■ Problem to solve
Exclude the pictures; give every entry again exactly as written.

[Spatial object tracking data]
★ ★ ★

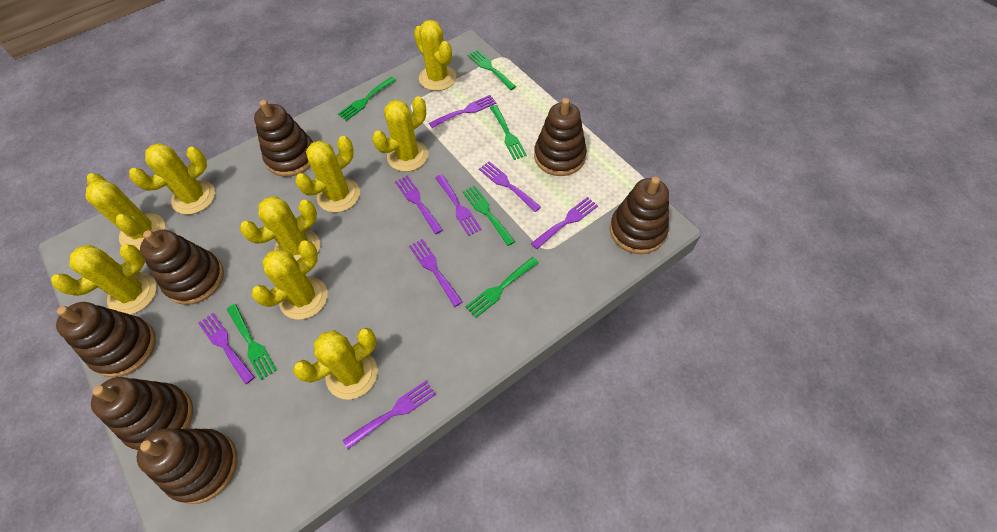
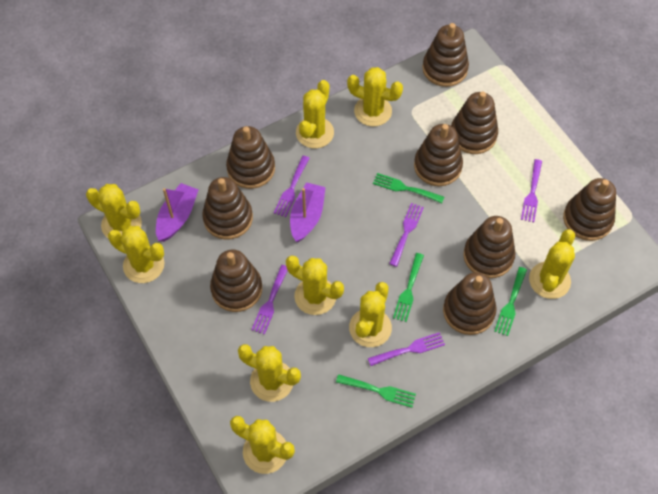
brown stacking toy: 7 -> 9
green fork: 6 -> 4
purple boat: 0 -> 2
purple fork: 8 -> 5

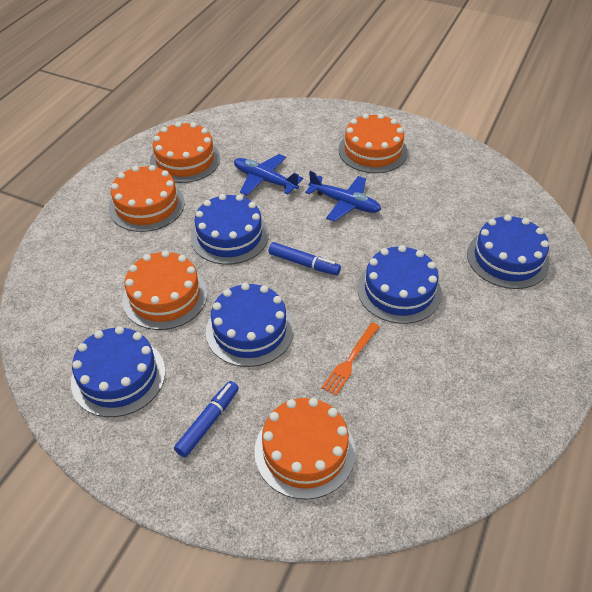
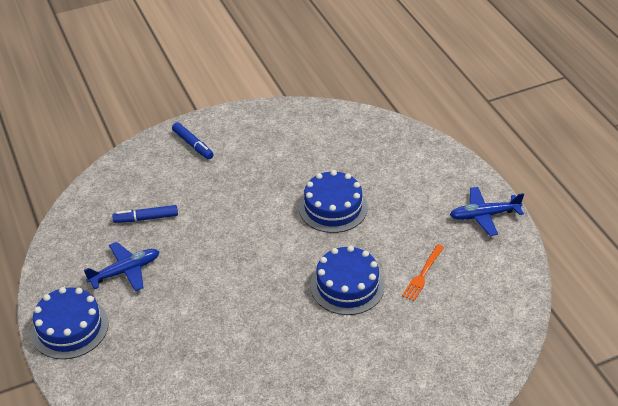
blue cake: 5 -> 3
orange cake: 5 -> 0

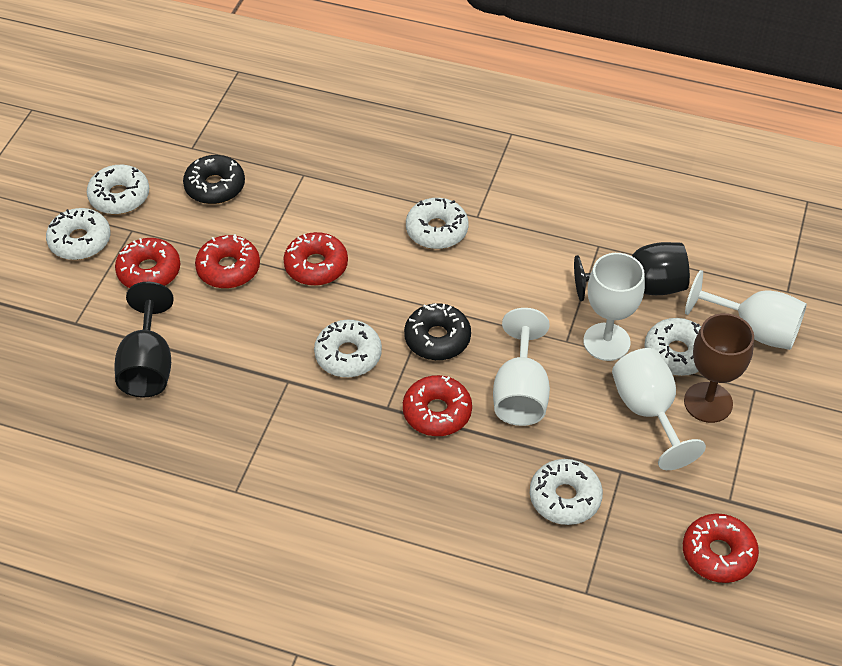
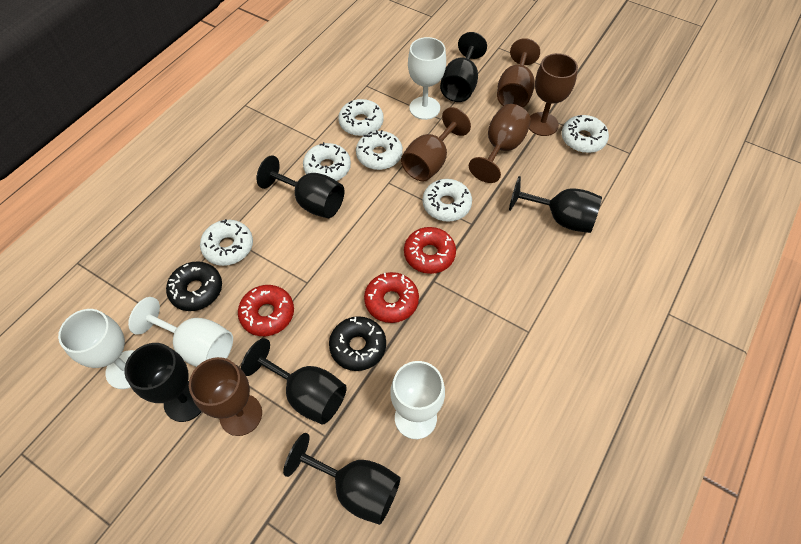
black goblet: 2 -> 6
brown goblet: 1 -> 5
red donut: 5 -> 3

★ ★ ★

■ Written response
brown stacking toy: 7 -> 9
green fork: 6 -> 4
purple boat: 0 -> 2
purple fork: 8 -> 5

blue cake: 5 -> 3
orange cake: 5 -> 0

black goblet: 2 -> 6
brown goblet: 1 -> 5
red donut: 5 -> 3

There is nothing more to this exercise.